TASK DETAILS:
Reproduce every line of the listing below word for word, without changing anything.

INFORMATION GIVEN:
>>>>
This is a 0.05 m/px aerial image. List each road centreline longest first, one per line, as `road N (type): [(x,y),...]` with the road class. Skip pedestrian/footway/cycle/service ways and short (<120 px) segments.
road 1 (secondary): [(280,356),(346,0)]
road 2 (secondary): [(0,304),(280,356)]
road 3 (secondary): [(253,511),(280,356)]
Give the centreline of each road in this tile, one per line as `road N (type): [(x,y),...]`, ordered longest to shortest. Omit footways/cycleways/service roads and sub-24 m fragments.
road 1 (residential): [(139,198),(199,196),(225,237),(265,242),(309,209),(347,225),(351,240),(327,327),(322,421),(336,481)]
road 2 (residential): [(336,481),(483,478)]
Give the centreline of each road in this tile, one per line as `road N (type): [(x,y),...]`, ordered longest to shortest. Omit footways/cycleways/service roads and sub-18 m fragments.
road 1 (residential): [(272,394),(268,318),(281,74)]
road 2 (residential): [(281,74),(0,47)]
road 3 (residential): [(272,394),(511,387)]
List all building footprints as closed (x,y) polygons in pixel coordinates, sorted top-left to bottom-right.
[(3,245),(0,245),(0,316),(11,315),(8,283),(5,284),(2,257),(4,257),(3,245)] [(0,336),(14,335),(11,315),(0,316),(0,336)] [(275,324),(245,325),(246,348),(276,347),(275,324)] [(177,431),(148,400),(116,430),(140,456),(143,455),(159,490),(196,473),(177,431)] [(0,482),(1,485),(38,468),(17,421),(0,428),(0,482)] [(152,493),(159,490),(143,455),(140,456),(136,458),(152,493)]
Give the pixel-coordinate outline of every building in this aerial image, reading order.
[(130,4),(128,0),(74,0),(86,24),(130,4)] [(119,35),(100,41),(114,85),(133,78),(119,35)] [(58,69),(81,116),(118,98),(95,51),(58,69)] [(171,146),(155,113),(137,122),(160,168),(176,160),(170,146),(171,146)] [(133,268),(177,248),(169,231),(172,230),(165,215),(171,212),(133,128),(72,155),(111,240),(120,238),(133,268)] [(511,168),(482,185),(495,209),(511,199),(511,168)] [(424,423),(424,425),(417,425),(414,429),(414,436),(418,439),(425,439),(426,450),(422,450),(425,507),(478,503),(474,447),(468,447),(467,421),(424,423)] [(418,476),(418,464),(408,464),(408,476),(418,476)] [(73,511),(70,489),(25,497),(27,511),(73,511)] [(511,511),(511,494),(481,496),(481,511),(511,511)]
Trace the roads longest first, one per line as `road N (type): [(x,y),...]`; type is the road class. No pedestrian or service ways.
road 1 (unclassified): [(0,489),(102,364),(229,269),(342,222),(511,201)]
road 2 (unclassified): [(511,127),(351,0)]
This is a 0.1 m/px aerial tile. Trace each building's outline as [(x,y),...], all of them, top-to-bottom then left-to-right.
<<<<
REPLY TO THE TASK:
This is a 0.05 m/px aerial image. List each road centreline longest first, one per line, as `road N (type): [(x,y),...]` with the road class. Skip pedestrian/footway/cycle/service ways and short (<120 px) segments.
road 1 (secondary): [(280,356),(346,0)]
road 2 (secondary): [(0,304),(280,356)]
road 3 (secondary): [(253,511),(280,356)]
Give the centreline of each road in this tile, one per line as `road N (type): [(x,y),...]`, ordered longest to shortest. Omit footways/cycleways/service roads and sub-24 m fragments.
road 1 (residential): [(139,198),(199,196),(225,237),(265,242),(309,209),(347,225),(351,240),(327,327),(322,421),(336,481)]
road 2 (residential): [(336,481),(483,478)]
Give the centreline of each road in this tile, one per line as `road N (type): [(x,y),...]`, ordered longest to shortest. Omit footways/cycleways/service roads and sub-18 m fragments.
road 1 (residential): [(272,394),(268,318),(281,74)]
road 2 (residential): [(281,74),(0,47)]
road 3 (residential): [(272,394),(511,387)]
List all building footprints as closed (x,y) polygons in pixel coordinates, sorted top-left to bottom-right.
[(3,245),(0,245),(0,316),(11,315),(8,283),(5,284),(2,257),(4,257),(3,245)] [(0,336),(14,335),(11,315),(0,316),(0,336)] [(275,324),(245,325),(246,348),(276,347),(275,324)] [(177,431),(148,400),(116,430),(140,456),(143,455),(159,490),(196,473),(177,431)] [(0,482),(1,485),(38,468),(17,421),(0,428),(0,482)] [(152,493),(159,490),(143,455),(140,456),(136,458),(152,493)]
Give the pixel-coordinate outline of every building in this aerial image, reading order.
[(130,4),(128,0),(74,0),(86,24),(130,4)] [(119,35),(100,41),(114,85),(133,78),(119,35)] [(58,69),(81,116),(118,98),(95,51),(58,69)] [(171,146),(155,113),(137,122),(160,168),(176,160),(170,146),(171,146)] [(133,268),(177,248),(169,231),(172,230),(165,215),(171,212),(133,128),(72,155),(111,240),(120,238),(133,268)] [(511,168),(482,185),(495,209),(511,199),(511,168)] [(424,423),(424,425),(417,425),(414,429),(414,436),(418,439),(425,439),(426,450),(422,450),(425,507),(478,503),(474,447),(468,447),(467,421),(424,423)] [(418,476),(418,464),(408,464),(408,476),(418,476)] [(73,511),(70,489),(25,497),(27,511),(73,511)] [(511,511),(511,494),(481,496),(481,511),(511,511)]
Trace the roads longest first, one per line as `road N (type): [(x,y),...]`; type is the road class. No pedestrian or service ways.
road 1 (unclassified): [(0,489),(102,364),(229,269),(342,222),(511,201)]
road 2 (unclassified): [(511,127),(351,0)]
This is a 0.1 m/px aerial tile. Trace each building's outline as [(x,y),...], all of them, top-to-bottom then left-to-right.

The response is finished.